**Exercise requirements:** Reply with one number only: the count of lines below that contain the word "yellow".

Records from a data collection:
+++

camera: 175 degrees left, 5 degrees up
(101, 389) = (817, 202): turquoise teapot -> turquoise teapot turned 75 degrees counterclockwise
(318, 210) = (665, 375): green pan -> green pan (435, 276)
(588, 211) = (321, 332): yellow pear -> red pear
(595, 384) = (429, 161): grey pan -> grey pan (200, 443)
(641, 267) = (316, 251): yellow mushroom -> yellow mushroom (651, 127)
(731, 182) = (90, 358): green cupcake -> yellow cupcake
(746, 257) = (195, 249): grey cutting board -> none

+++

**Output of the task:** 3